Stored data:
<<<<
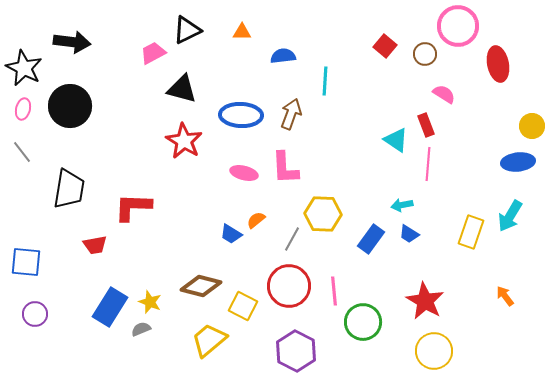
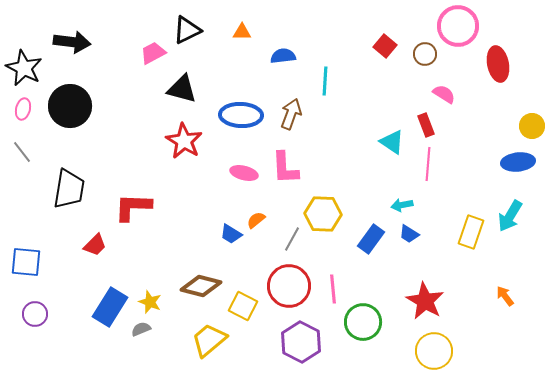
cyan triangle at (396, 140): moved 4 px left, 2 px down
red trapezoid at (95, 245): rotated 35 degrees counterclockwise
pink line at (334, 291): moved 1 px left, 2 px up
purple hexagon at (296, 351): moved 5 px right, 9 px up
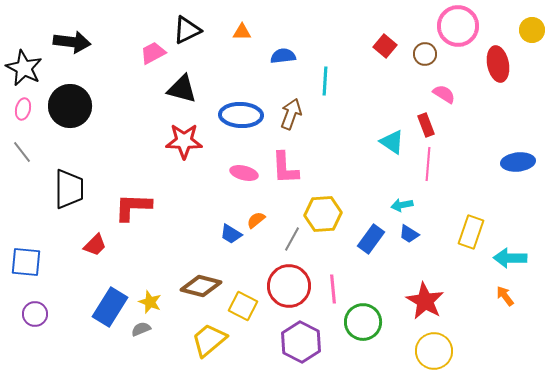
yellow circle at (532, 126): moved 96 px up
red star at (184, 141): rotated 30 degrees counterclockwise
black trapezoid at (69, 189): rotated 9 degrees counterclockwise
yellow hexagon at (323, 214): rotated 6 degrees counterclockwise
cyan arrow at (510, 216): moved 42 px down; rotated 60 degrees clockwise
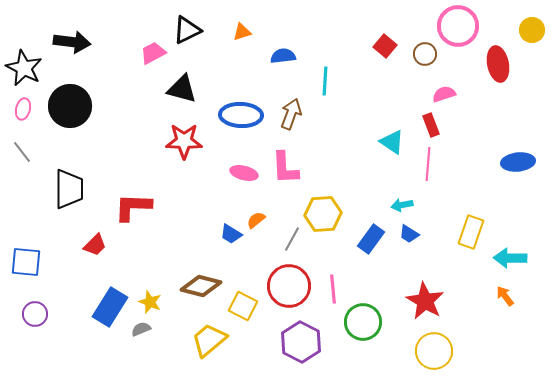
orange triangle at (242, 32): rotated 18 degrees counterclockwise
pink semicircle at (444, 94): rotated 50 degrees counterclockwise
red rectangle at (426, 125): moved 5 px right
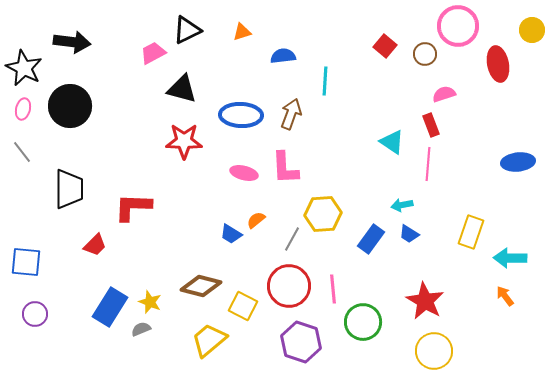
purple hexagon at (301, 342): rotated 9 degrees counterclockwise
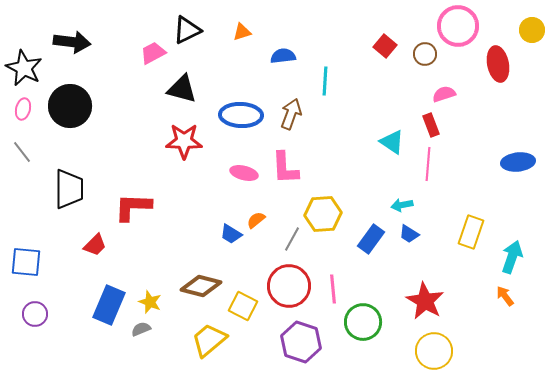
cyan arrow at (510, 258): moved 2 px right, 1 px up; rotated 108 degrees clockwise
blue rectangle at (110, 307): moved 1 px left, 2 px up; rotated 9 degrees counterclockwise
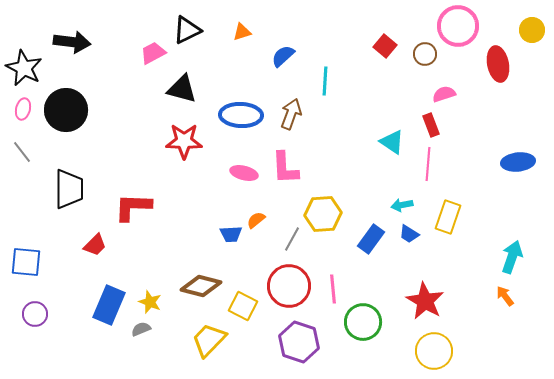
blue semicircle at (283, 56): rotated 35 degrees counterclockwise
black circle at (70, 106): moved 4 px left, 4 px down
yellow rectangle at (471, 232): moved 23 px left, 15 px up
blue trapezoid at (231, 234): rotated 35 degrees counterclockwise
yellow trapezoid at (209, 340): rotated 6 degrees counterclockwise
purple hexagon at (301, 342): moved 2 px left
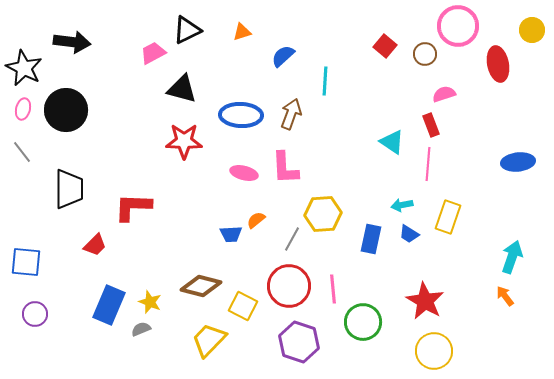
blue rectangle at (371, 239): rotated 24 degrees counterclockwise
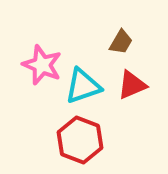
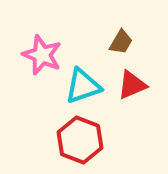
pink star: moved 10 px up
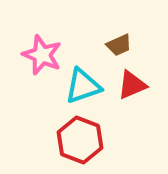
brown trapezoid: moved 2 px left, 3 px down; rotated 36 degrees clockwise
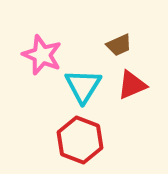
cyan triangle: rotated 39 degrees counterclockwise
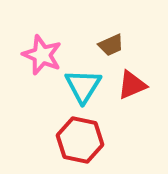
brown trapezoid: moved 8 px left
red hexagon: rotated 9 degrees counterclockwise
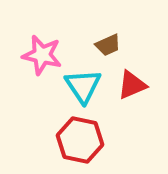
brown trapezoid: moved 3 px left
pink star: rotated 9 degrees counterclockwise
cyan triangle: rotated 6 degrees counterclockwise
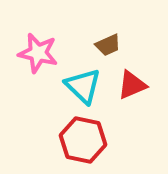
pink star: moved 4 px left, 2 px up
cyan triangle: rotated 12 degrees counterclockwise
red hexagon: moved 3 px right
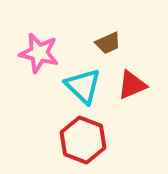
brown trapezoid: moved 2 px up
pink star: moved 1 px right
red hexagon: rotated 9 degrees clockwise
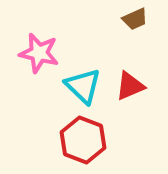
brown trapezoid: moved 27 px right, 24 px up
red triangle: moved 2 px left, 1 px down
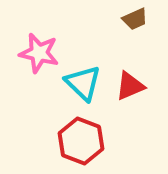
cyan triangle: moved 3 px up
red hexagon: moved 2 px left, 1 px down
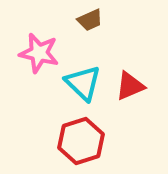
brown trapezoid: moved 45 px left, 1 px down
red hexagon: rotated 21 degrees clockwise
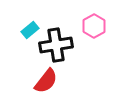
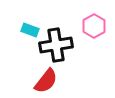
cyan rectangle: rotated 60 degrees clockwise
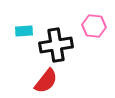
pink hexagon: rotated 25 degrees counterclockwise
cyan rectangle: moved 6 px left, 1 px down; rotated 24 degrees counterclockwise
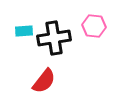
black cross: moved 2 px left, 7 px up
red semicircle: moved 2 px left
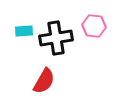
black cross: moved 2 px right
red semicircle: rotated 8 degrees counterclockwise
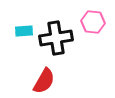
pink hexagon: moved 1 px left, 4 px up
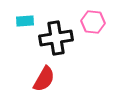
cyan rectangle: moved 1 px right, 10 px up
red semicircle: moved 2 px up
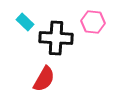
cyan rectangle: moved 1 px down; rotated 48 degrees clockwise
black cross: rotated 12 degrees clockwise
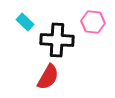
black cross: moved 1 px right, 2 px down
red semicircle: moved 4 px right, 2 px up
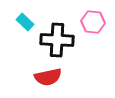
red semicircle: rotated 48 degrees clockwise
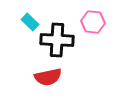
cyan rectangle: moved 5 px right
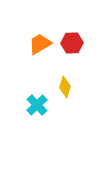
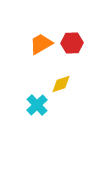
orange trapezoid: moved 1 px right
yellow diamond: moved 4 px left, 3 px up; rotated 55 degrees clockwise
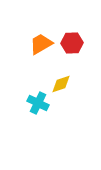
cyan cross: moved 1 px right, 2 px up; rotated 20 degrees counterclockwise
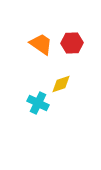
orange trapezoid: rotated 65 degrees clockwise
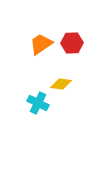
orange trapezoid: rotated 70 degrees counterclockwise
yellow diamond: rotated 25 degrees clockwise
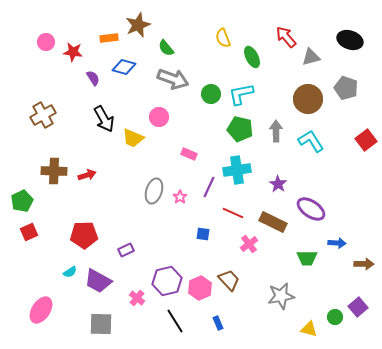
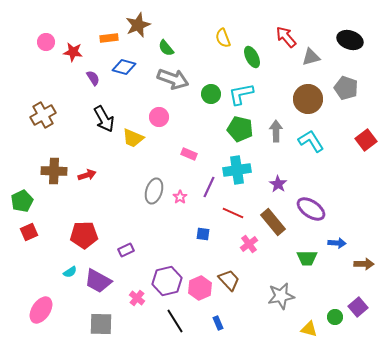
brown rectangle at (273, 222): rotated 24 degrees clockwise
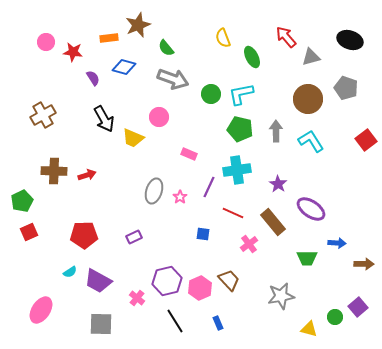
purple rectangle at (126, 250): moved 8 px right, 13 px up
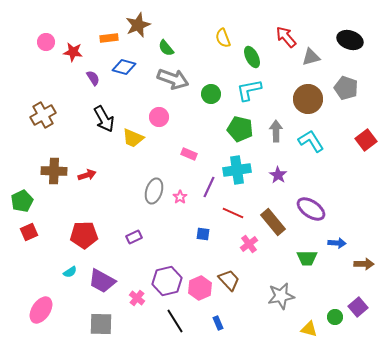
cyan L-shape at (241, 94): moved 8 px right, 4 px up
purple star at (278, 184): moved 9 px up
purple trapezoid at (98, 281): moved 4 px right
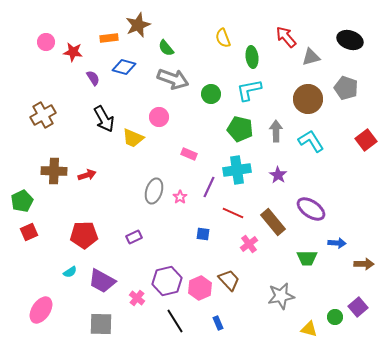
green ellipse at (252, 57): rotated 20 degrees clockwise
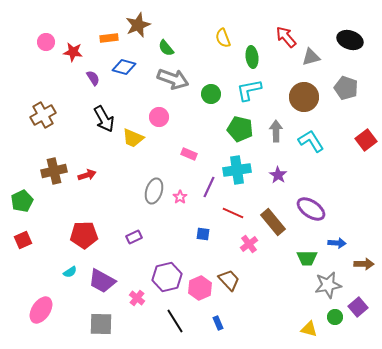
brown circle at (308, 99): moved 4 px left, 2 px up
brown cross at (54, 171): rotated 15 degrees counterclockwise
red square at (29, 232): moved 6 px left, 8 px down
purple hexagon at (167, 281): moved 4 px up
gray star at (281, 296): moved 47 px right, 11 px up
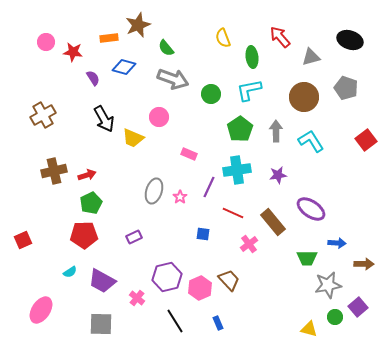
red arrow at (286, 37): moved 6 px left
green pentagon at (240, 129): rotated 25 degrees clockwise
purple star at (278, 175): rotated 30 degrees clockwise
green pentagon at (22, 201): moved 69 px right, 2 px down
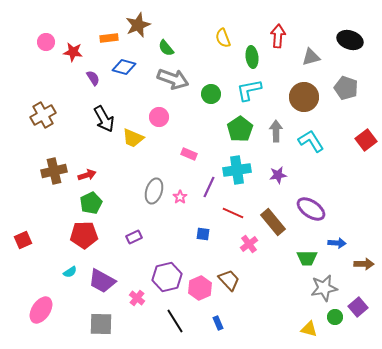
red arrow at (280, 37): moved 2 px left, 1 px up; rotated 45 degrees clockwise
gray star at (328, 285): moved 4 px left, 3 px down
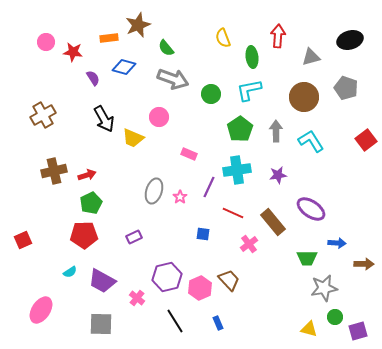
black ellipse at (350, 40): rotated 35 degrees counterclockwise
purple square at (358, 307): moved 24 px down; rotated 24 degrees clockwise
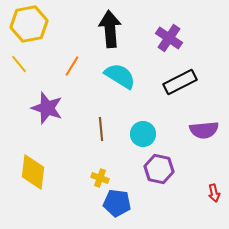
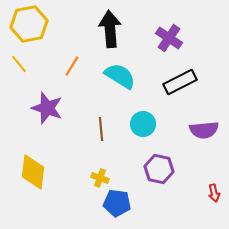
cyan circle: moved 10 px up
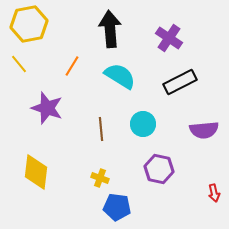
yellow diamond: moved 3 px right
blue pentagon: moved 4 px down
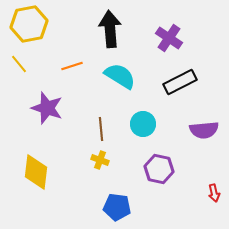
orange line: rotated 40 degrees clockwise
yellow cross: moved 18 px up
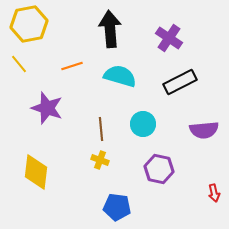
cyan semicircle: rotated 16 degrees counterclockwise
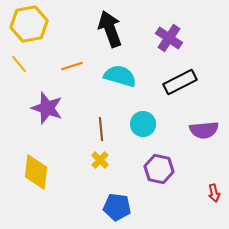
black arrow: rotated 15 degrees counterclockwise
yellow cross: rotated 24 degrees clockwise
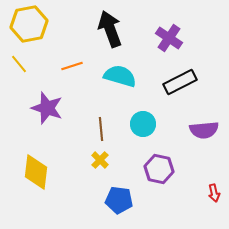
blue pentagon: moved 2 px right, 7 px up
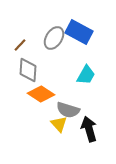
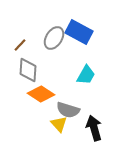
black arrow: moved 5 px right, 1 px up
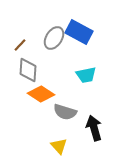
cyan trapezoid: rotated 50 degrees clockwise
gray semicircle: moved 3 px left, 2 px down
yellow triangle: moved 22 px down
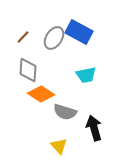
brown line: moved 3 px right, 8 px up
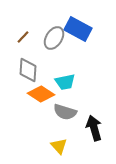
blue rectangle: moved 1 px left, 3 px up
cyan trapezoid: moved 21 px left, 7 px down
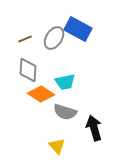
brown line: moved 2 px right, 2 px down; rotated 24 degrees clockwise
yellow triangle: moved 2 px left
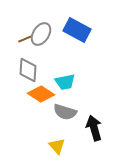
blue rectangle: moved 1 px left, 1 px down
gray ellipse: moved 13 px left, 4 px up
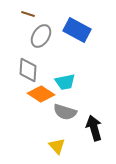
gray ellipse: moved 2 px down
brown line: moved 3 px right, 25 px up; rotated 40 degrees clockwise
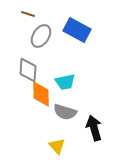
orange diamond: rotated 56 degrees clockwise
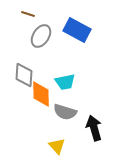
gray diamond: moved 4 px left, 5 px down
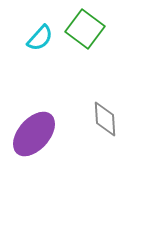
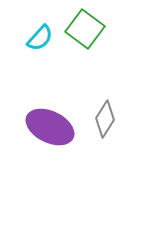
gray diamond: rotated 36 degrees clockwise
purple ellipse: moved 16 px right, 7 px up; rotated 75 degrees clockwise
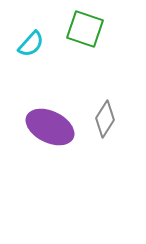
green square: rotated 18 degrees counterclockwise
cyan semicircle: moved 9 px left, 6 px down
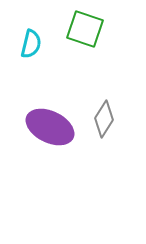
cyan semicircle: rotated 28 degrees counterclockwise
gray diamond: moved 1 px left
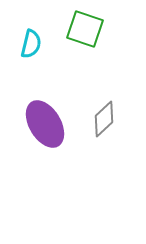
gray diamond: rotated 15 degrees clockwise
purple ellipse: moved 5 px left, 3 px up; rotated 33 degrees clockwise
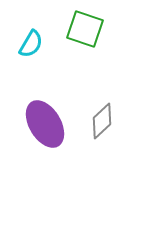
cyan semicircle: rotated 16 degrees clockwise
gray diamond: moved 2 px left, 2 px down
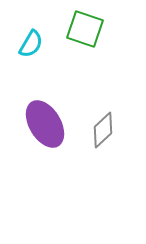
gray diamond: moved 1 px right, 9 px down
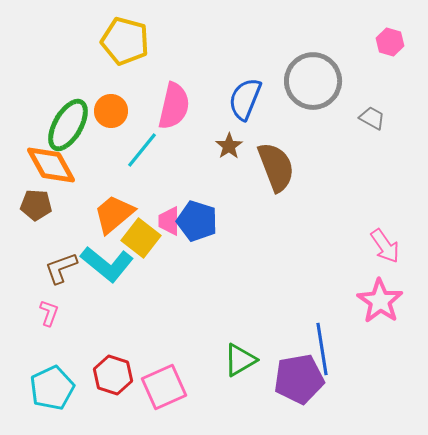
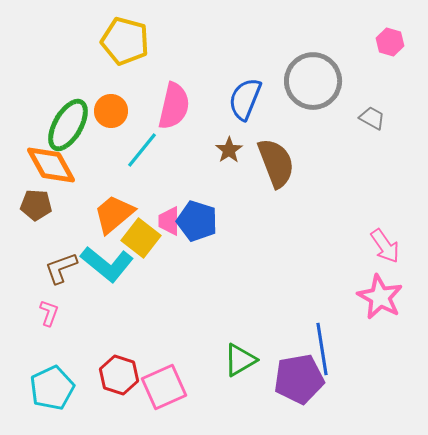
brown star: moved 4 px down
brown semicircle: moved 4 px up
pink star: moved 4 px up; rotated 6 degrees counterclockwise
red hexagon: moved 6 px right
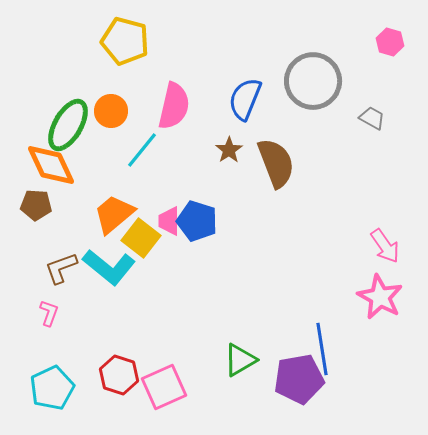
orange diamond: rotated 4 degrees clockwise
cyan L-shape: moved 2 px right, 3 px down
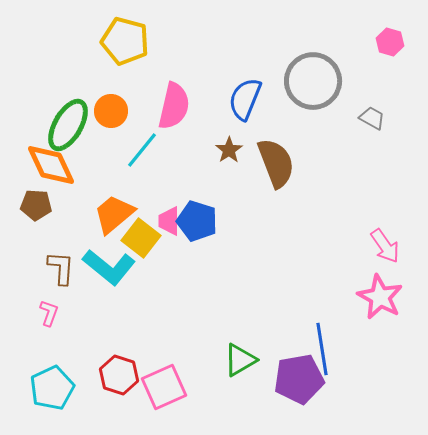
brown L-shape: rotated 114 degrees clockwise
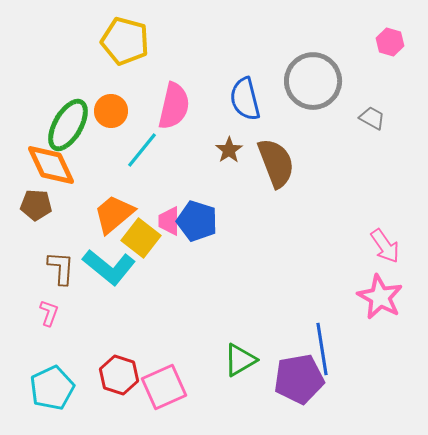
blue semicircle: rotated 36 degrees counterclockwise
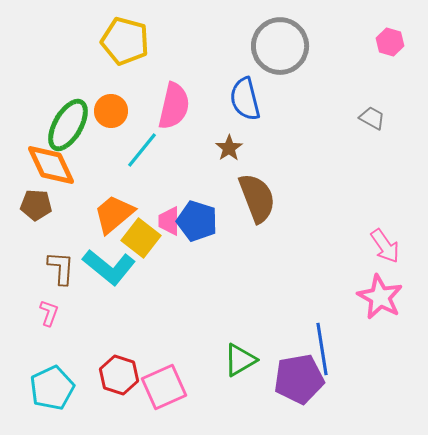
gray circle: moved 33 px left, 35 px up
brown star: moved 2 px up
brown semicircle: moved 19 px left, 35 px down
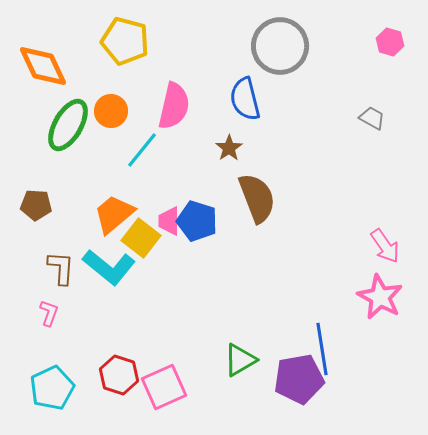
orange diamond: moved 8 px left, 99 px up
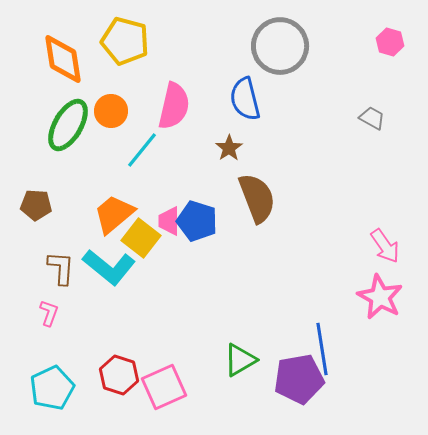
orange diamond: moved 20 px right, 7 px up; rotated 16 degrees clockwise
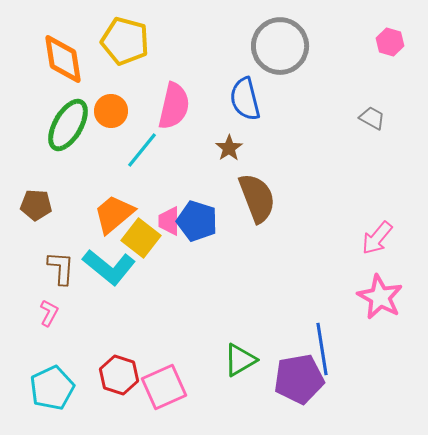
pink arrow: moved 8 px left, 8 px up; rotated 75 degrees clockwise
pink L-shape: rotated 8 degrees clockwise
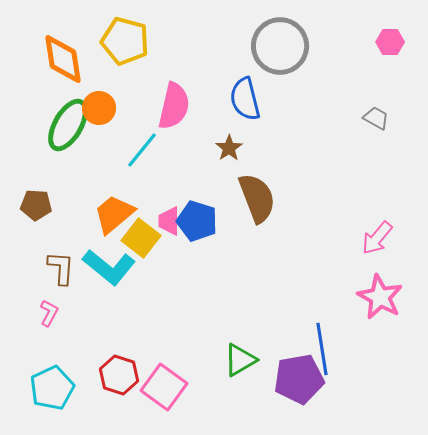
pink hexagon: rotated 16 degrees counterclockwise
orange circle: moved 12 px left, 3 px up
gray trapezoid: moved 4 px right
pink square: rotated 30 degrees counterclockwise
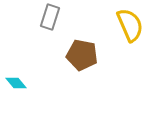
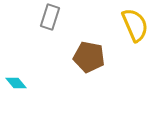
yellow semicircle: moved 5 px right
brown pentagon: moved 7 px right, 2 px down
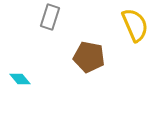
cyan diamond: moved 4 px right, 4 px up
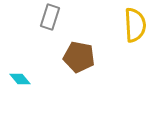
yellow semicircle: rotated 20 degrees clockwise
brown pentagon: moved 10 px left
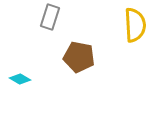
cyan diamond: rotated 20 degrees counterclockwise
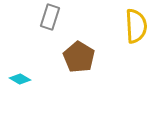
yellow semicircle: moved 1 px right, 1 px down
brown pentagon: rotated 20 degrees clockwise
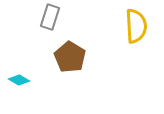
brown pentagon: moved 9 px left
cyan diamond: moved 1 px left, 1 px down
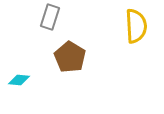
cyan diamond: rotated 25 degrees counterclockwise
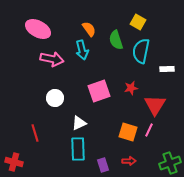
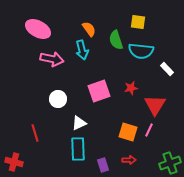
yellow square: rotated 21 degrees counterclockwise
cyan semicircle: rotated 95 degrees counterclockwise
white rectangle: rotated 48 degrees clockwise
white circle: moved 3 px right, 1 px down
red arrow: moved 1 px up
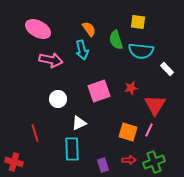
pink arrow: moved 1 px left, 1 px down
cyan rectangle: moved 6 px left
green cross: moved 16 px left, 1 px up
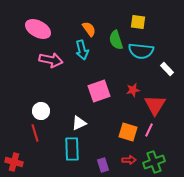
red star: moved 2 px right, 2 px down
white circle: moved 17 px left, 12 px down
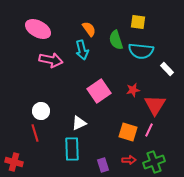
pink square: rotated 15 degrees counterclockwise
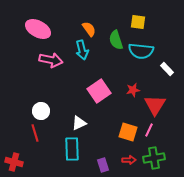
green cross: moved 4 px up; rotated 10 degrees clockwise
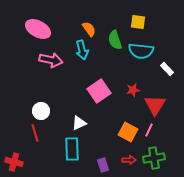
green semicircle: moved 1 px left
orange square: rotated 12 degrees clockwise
>>>>
- [DESCRIPTION OF THE TASK] Rewrite the stretch of the data from the line containing "yellow semicircle: moved 1" through the line containing "cyan diamond: rotated 25", putting "black pentagon" wherever "brown pentagon" appears and keeping everything else the same. Leave the pictures out of your answer.

- [EXERCISE RESULT]
yellow semicircle: moved 1 px right, 1 px down
black pentagon: rotated 20 degrees clockwise
black pentagon: moved 9 px left
cyan diamond: moved 1 px left, 1 px down
cyan diamond: rotated 25 degrees counterclockwise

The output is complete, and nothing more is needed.